[Given entries]:

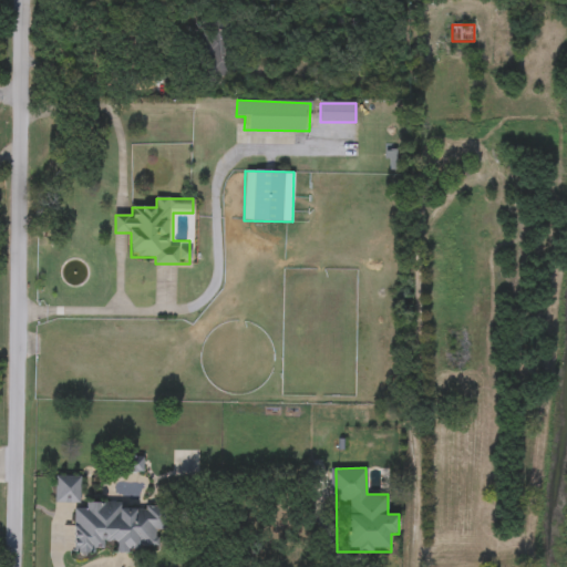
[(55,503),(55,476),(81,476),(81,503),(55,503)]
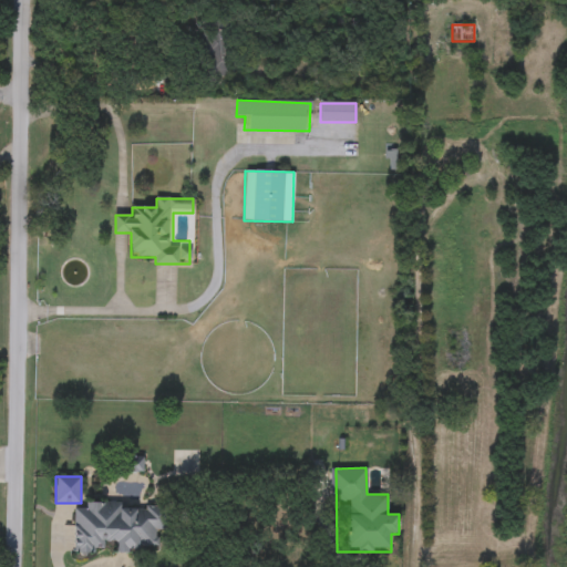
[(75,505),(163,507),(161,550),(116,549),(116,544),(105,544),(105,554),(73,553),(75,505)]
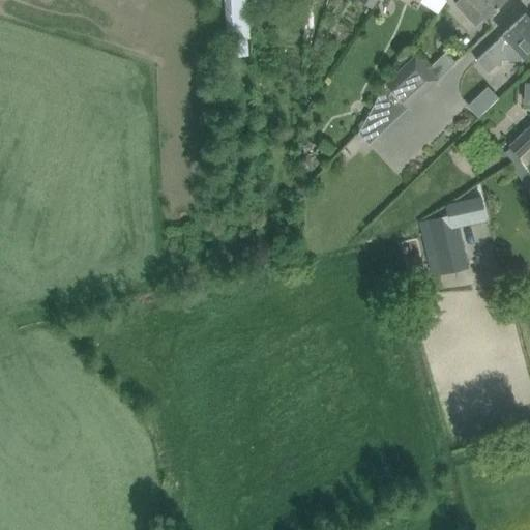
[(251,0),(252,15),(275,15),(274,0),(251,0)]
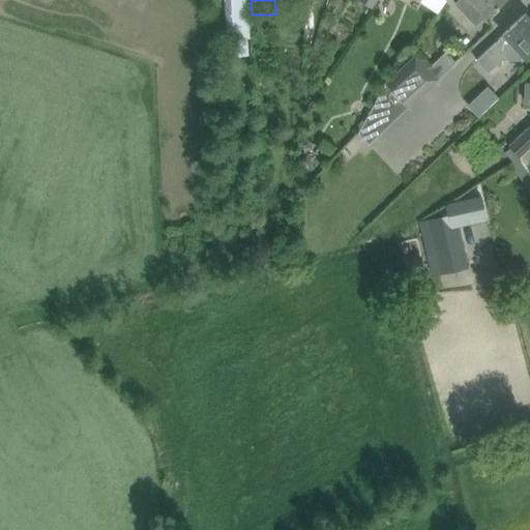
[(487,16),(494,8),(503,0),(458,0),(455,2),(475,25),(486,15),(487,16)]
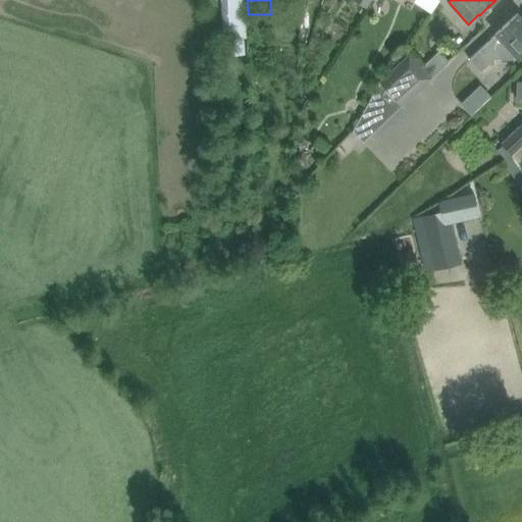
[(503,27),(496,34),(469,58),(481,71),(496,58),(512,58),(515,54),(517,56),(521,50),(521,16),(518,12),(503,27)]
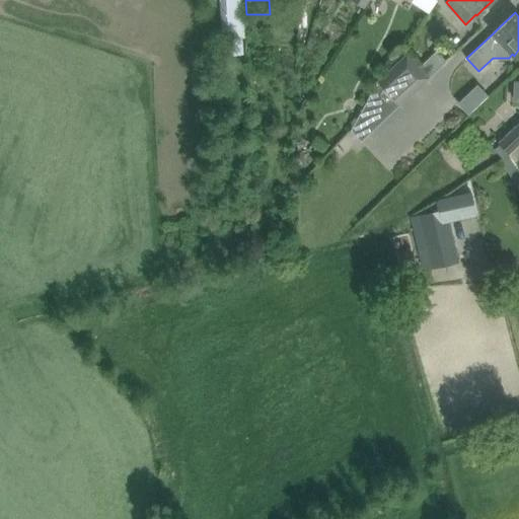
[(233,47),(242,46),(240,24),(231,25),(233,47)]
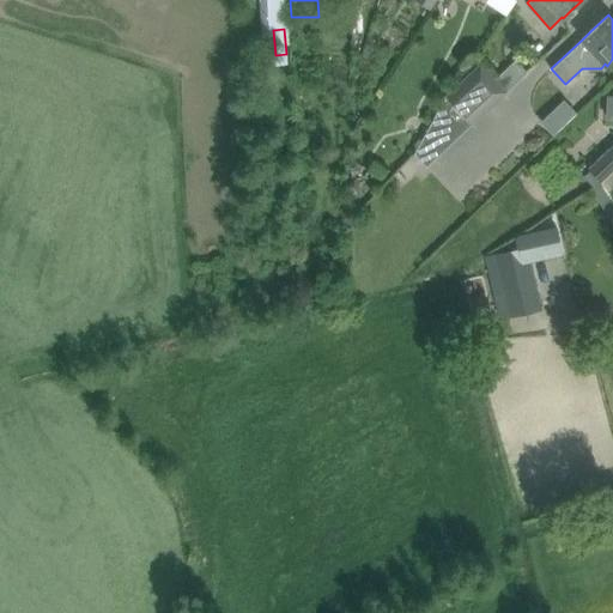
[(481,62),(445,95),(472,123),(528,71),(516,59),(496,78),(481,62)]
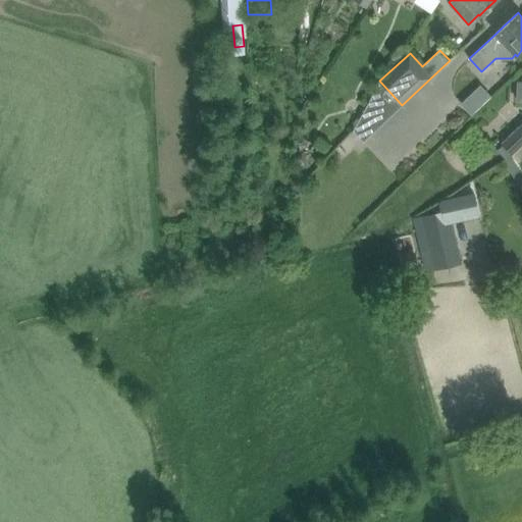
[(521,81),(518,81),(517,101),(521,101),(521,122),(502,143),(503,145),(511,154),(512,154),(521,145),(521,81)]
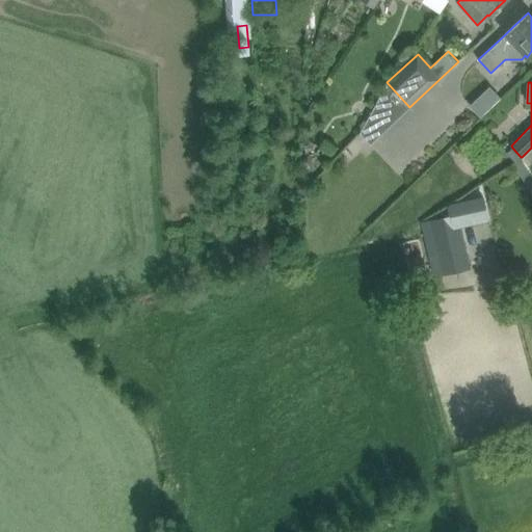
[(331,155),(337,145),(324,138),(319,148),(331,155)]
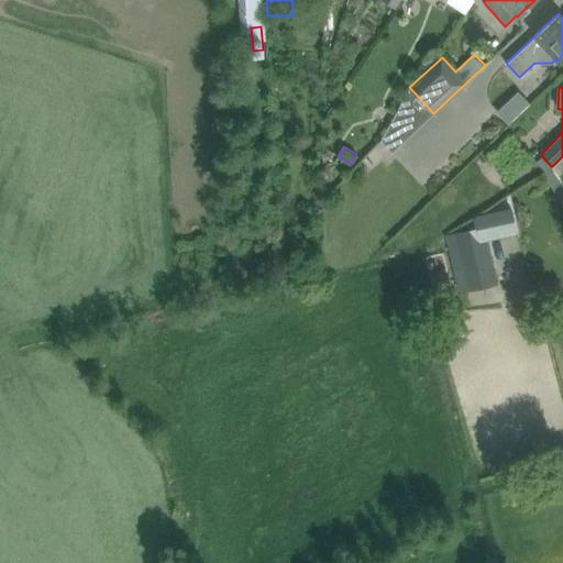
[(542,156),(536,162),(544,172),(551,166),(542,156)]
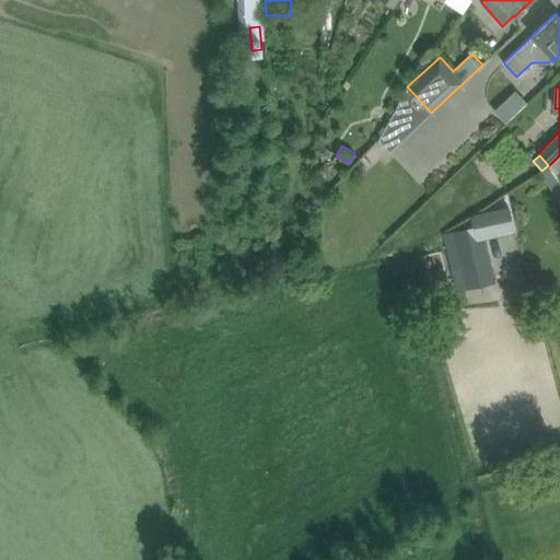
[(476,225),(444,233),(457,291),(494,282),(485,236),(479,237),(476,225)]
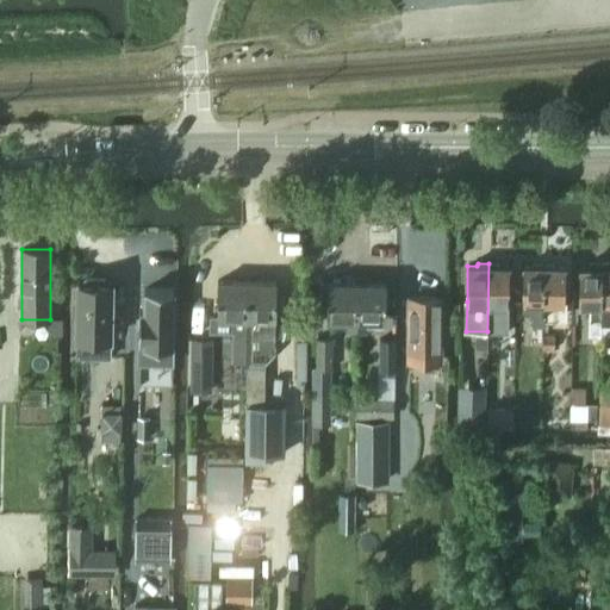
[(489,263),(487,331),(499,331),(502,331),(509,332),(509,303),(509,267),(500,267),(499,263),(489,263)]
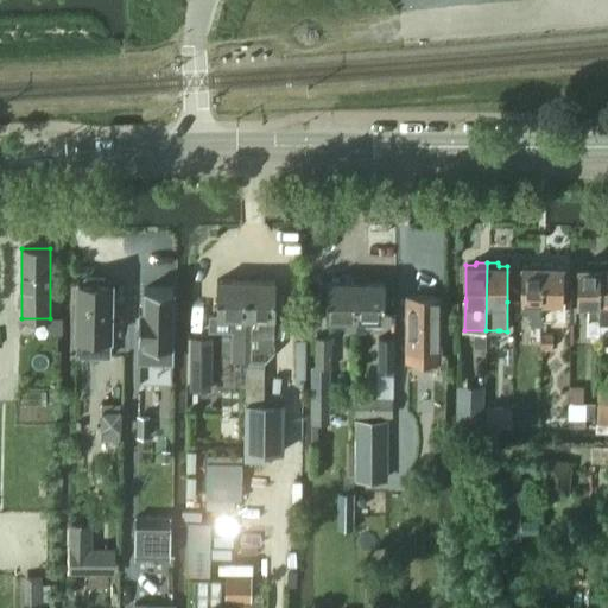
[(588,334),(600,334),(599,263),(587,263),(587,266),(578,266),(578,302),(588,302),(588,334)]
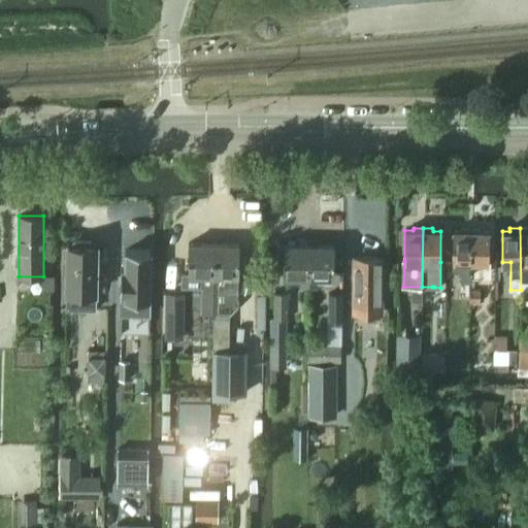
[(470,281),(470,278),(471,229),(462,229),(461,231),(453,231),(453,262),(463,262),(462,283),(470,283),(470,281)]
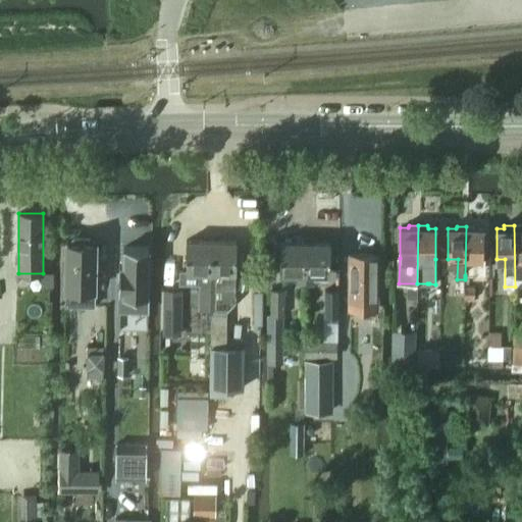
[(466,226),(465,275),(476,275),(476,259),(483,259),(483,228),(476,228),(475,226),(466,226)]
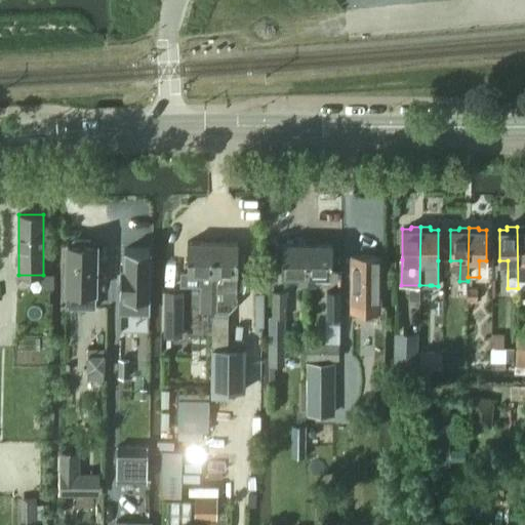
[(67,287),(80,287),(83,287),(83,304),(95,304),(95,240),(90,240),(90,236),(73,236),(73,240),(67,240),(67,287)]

[Problem statement]: Leave out all pictures, then copy the remaining material exactly.

[Result for this task]:
[(55,503),(55,476),(81,476),(81,503),(55,503)]
[(75,505),(163,507),(161,550),(116,549),(116,544),(105,544),(105,554),(73,553),(75,505)]
[(251,0),(252,15),(275,15),(274,0),(251,0)]
[(487,16),(494,8),(503,0),(458,0),(455,2),(475,25),(486,15),(487,16)]
[(503,27),(496,34),(469,58),(481,71),(496,58),(512,58),(515,54),(517,56),(521,50),(521,16),(518,12),(503,27)]
[(233,47),(242,46),(240,24),(231,25),(233,47)]
[(481,62),(445,95),(472,123),(528,71),(516,59),(496,78),(481,62)]
[(521,81),(518,81),(517,101),(521,101),(521,122),(502,143),(503,145),(511,154),(512,154),(521,145),(521,81)]
[(331,155),(337,145),(324,138),(319,148),(331,155)]
[(542,156),(536,162),(544,172),(551,166),(542,156)]
[(476,225),(444,233),(457,291),(494,282),(485,236),(479,237),(476,225)]
[(489,263),(487,331),(499,331),(502,331),(509,332),(509,303),(509,267),(500,267),(499,263),(489,263)]
[(588,334),(600,334),(599,263),(587,263),(587,266),(578,266),(578,302),(588,302),(588,334)]
[(470,281),(470,278),(471,229),(462,229),(461,231),(453,231),(453,262),(463,262),(462,283),(470,283),(470,281)]
[(466,226),(465,275),(476,275),(476,259),(483,259),(483,228),(476,228),(475,226),(466,226)]
[(67,287),(80,287),(83,287),(83,304),(95,304),(95,240),(90,240),(90,236),(73,236),(73,240),(67,240),(67,287)]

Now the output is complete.